TASK BRIEF
Write out every record below exactly as it appears, omitting the pictures.

------------

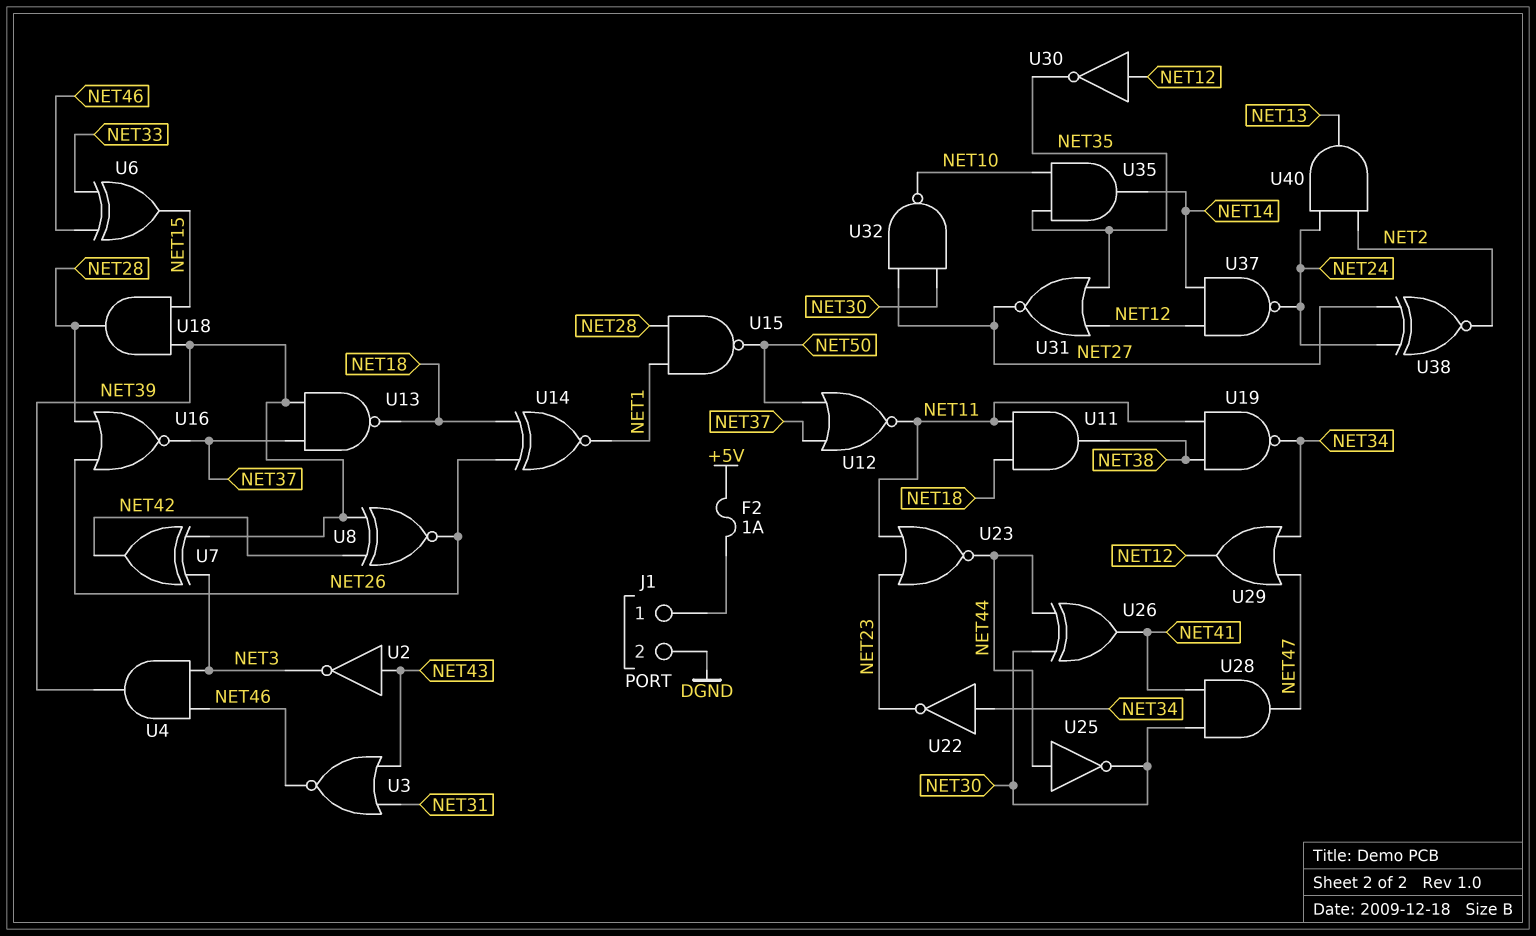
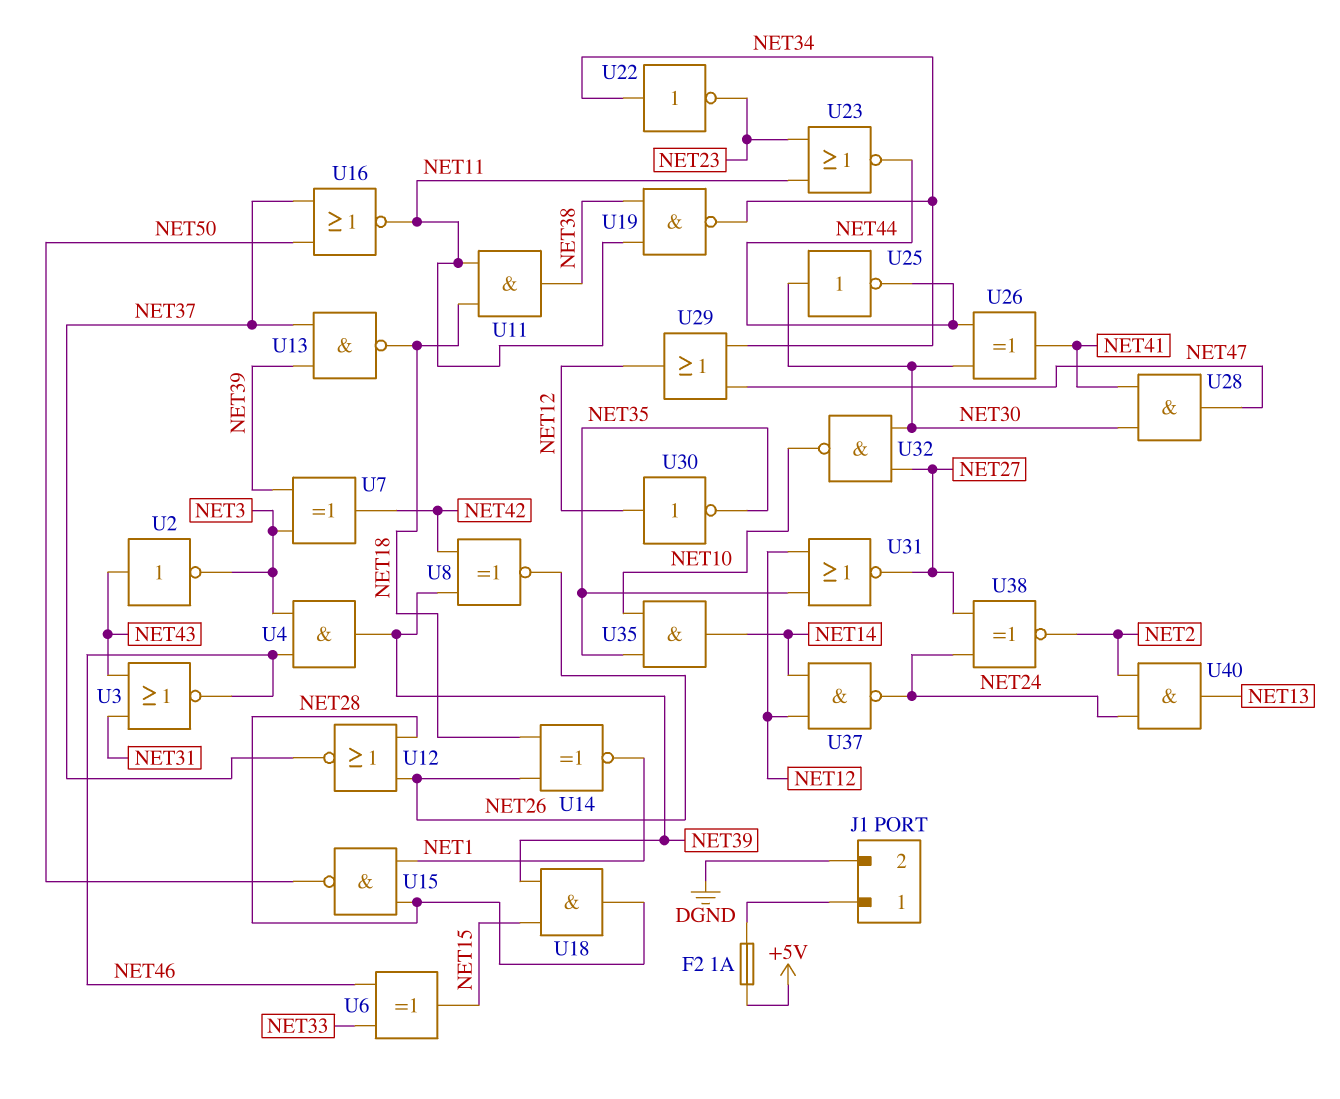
U12: NOR (in NET37, in NET50, out NET11) -> NOR (in NET26, in NET28, out NET37)
U16: NOR (in NET26, in NET28, out NET37) -> NOR (in NET37, in NET50, out NET11)
U25: NOT (in NET44, out NET30) -> NOT (in NET30, out NET44)

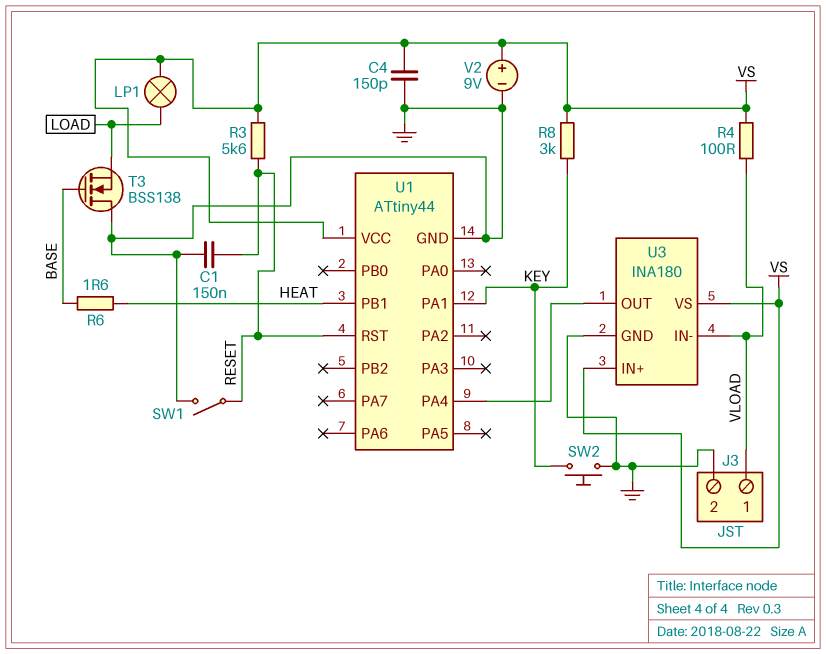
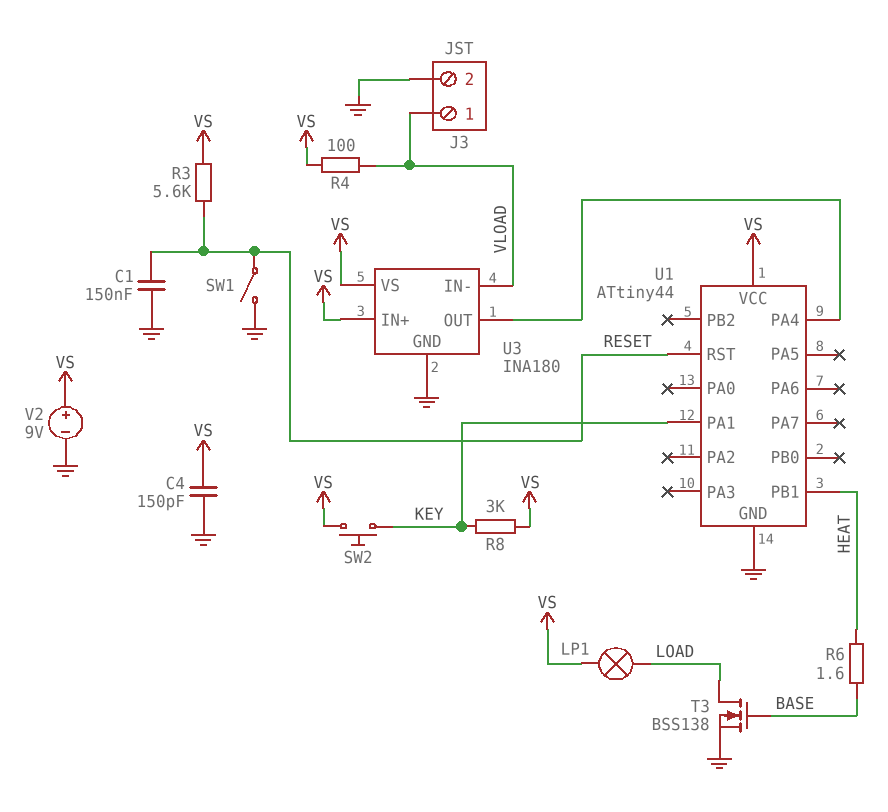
SW2: button (GND, KEY) -> button (KEY, VS)
T3: NMOS BSS138 (G BASE, D GND, S LOAD) -> NMOS BSS138 (G BASE, D LOAD, S GND)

------------

ANSWER BELOW
U12: NOR (in NET37, in NET50, out NET11) -> NOR (in NET26, in NET28, out NET37)
U16: NOR (in NET26, in NET28, out NET37) -> NOR (in NET37, in NET50, out NET11)
U25: NOT (in NET44, out NET30) -> NOT (in NET30, out NET44)

SW2: button (GND, KEY) -> button (KEY, VS)
T3: NMOS BSS138 (G BASE, D GND, S LOAD) -> NMOS BSS138 (G BASE, D LOAD, S GND)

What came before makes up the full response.